> _MATERIAL FOR THIS TASK_

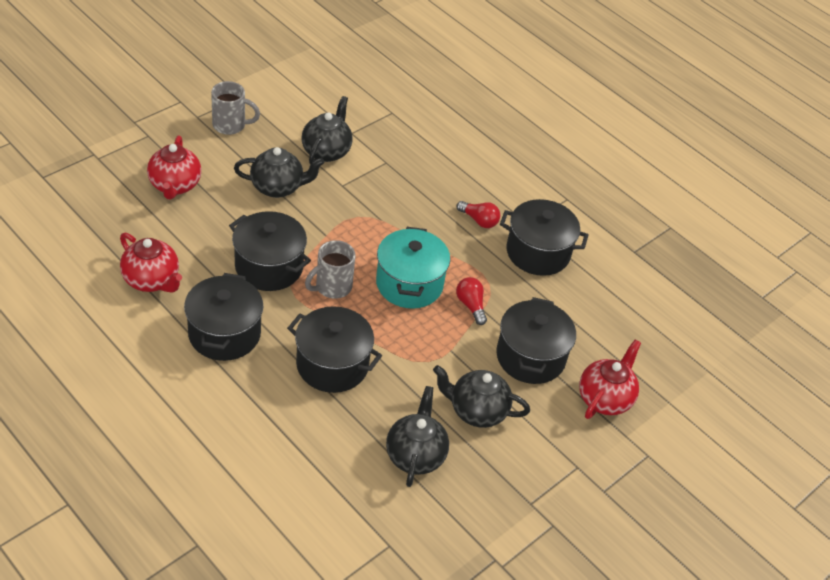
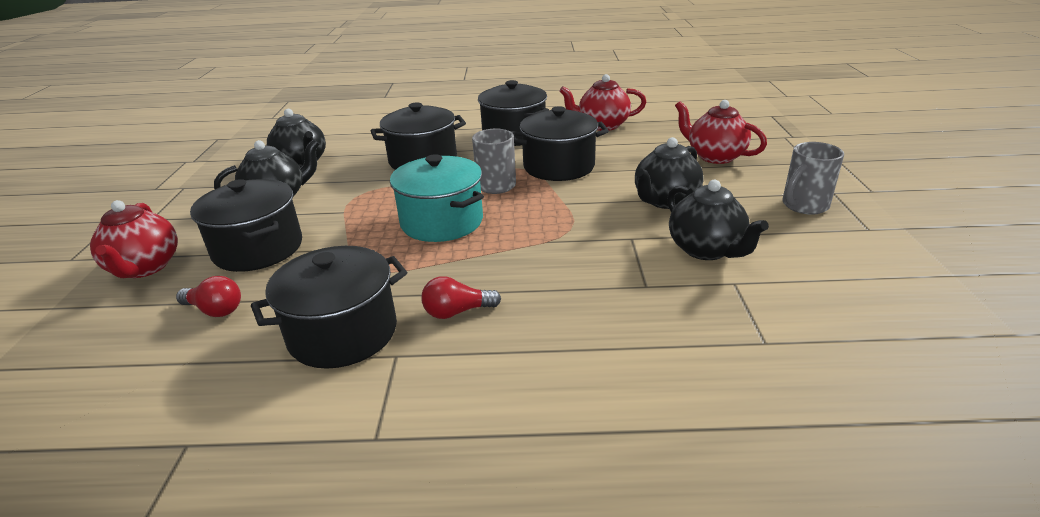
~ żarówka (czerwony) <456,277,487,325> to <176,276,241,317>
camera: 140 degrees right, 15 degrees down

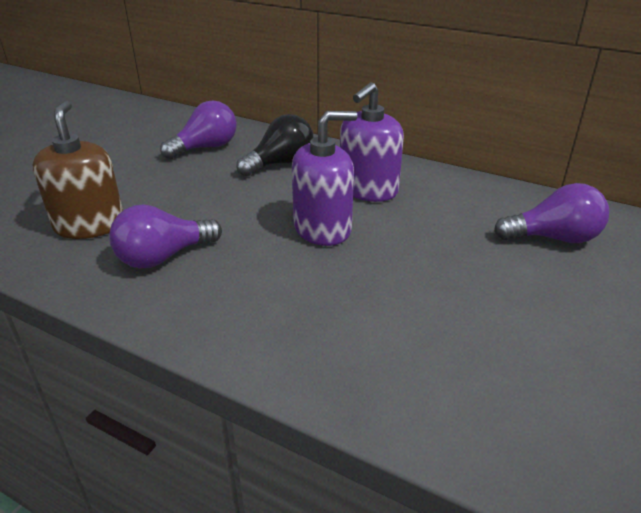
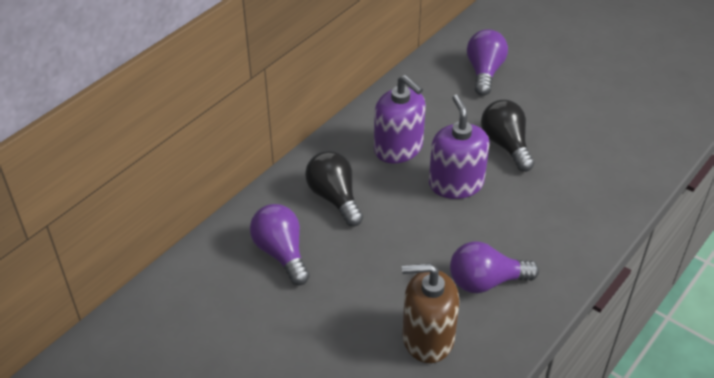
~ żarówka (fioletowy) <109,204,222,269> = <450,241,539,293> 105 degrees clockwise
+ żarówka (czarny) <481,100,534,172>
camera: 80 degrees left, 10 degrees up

> _TASK TO CARRY OUT_
Give back every line of the material exactly as written, but not the pictures.

> _TASK OUTPUT_
~ żarówka (czerwony) <456,277,487,325> to <176,276,241,317>
camera: 140 degrees right, 15 degrees down

~ żarówka (fioletowy) <109,204,222,269> = <450,241,539,293> 105 degrees clockwise
+ żarówka (czarny) <481,100,534,172>
camera: 80 degrees left, 10 degrees up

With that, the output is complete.